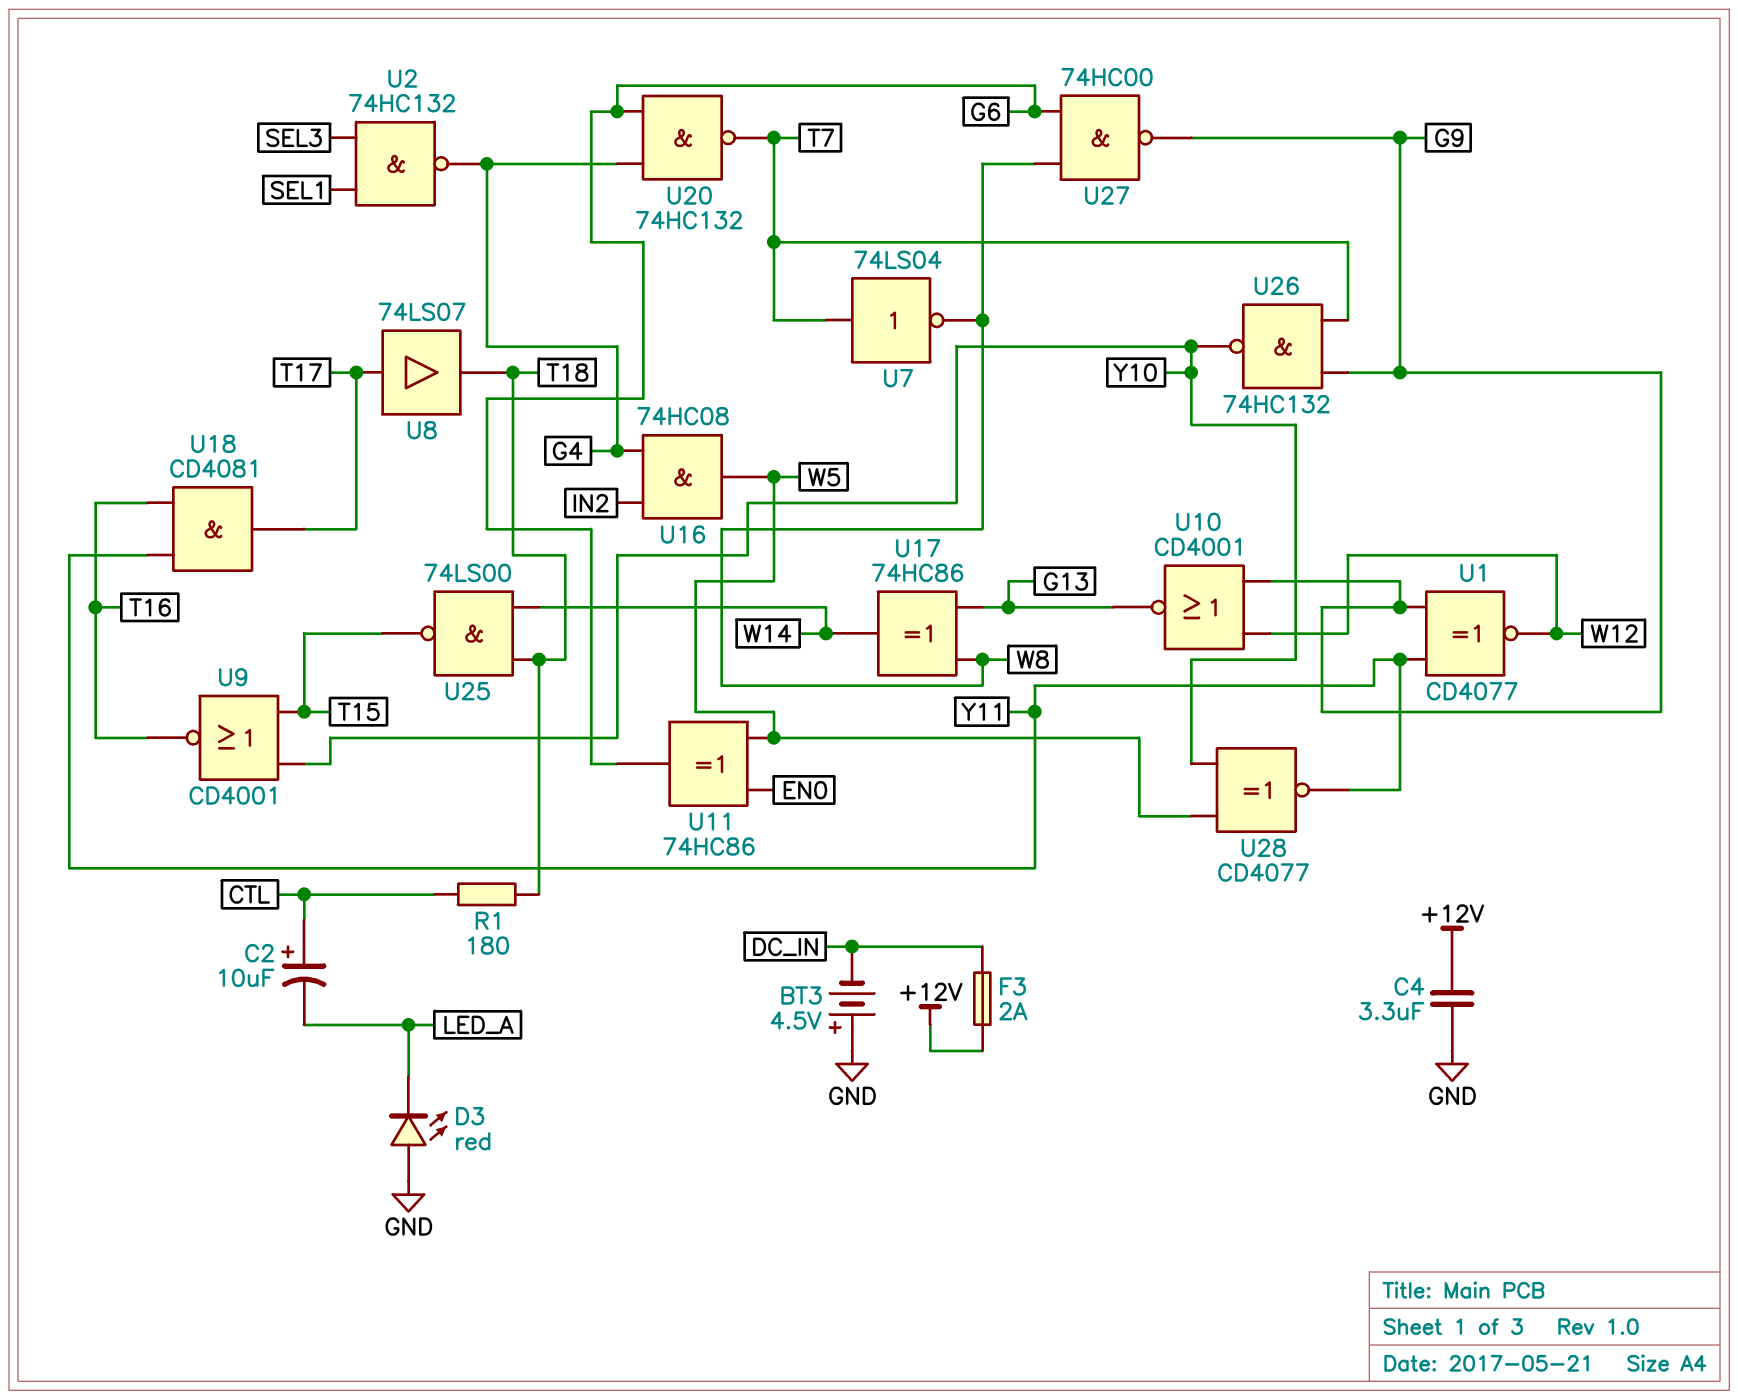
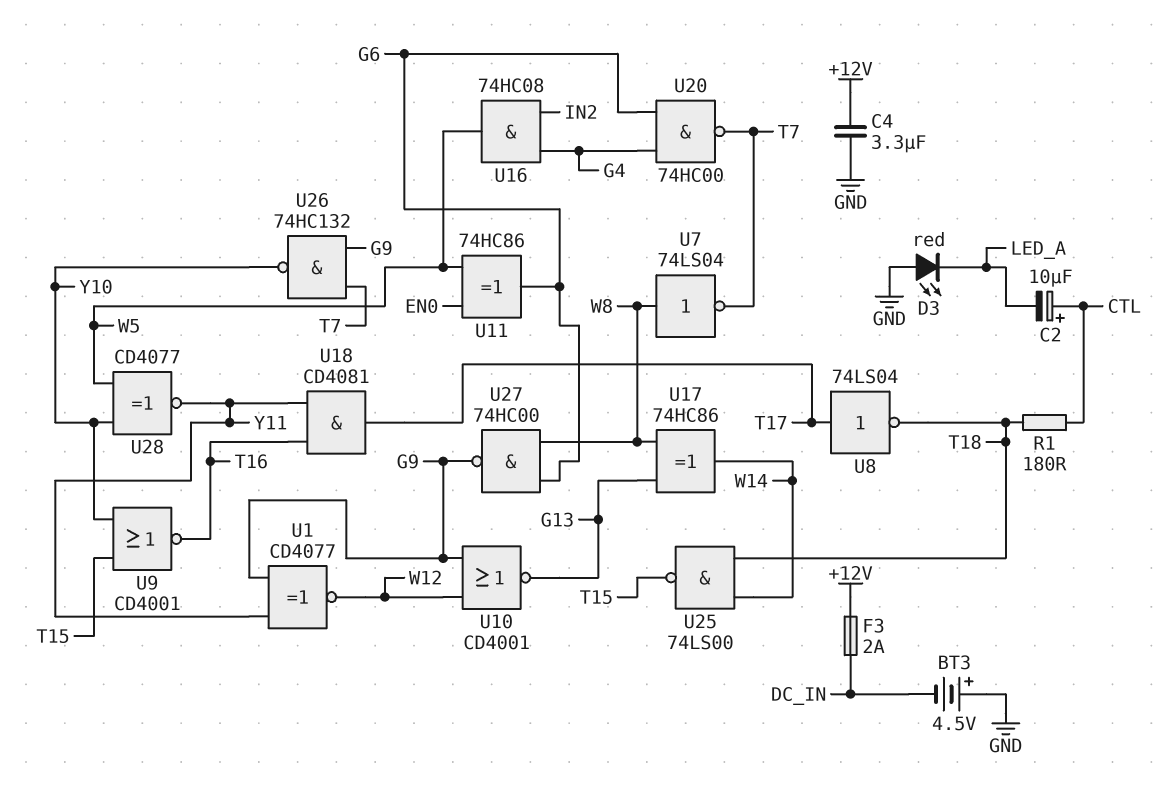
U2: NAND 74HC132 (in SEL1, in SEL3, out G4) -> none
U7: NOT 74LS04 (in T7, out W8) -> NOT 74LS04 (in W8, out T7)
U8: buffer 74LS07 (in T17, out T18) -> NOT 74LS04 (in T17, out T18)
U20: NAND 74HC132 (in G4, in G6, out T7) -> NAND 74HC00 (in G4, in G6, out T7)

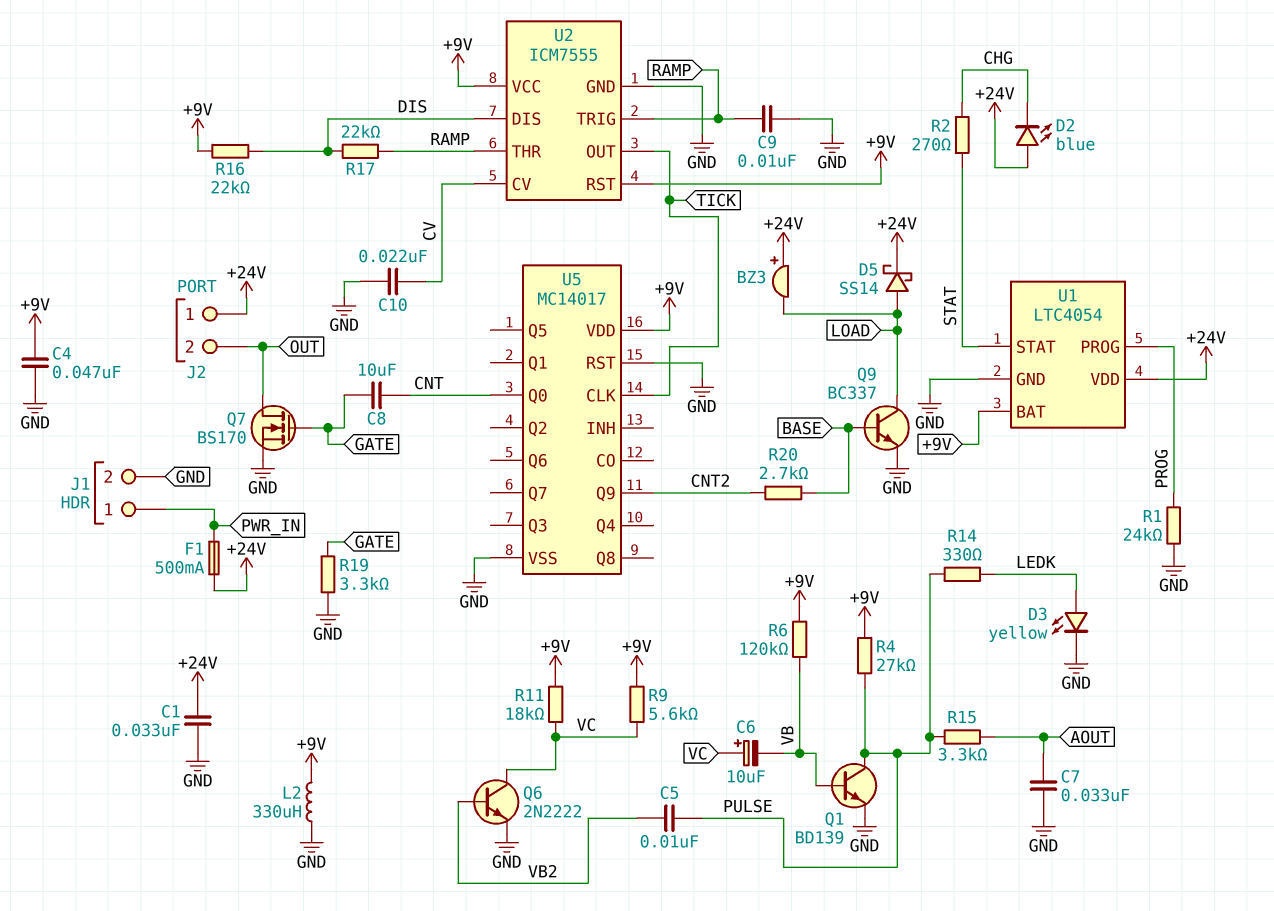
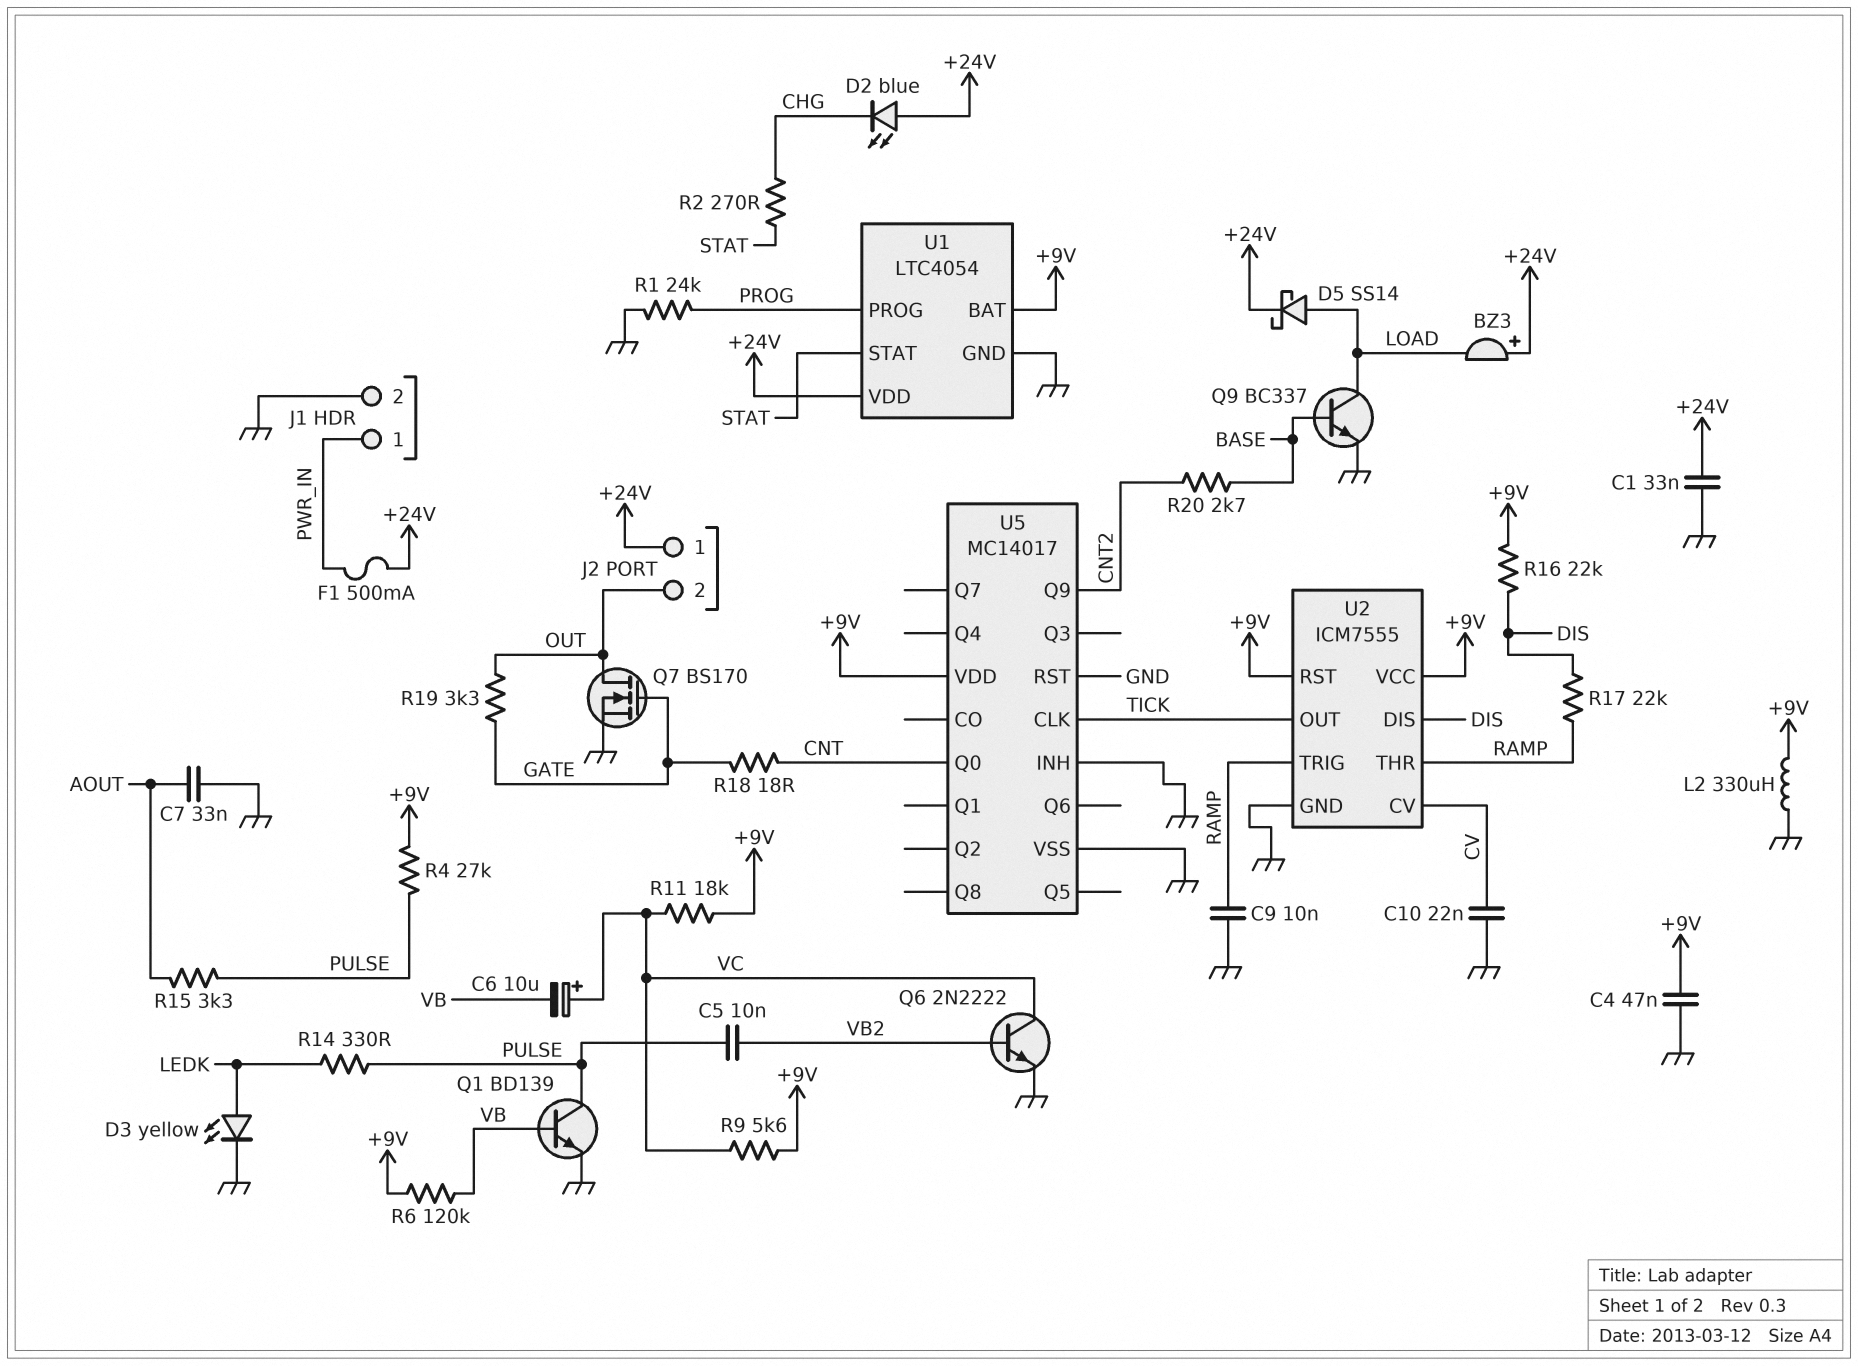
C8: 10uF (CNT, GATE) -> none
R18: none -> 18 (CNT, GATE)
R19: 3.3k (GATE, GND) -> 3.3k (GATE, OUT)
U5 pin INH: none -> GND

* How to complete this task
Each line from the one containing "U8: buffer 74LS07" through the last line of the data should be written out exactly. Skip the pictures, and add no other lines.

* Response box
U8: buffer 74LS07 (in T17, out T18) -> NOT 74LS04 (in T17, out T18)
U20: NAND 74HC132 (in G4, in G6, out T7) -> NAND 74HC00 (in G4, in G6, out T7)

C8: 10uF (CNT, GATE) -> none
R18: none -> 18 (CNT, GATE)
R19: 3.3k (GATE, GND) -> 3.3k (GATE, OUT)
U5 pin INH: none -> GND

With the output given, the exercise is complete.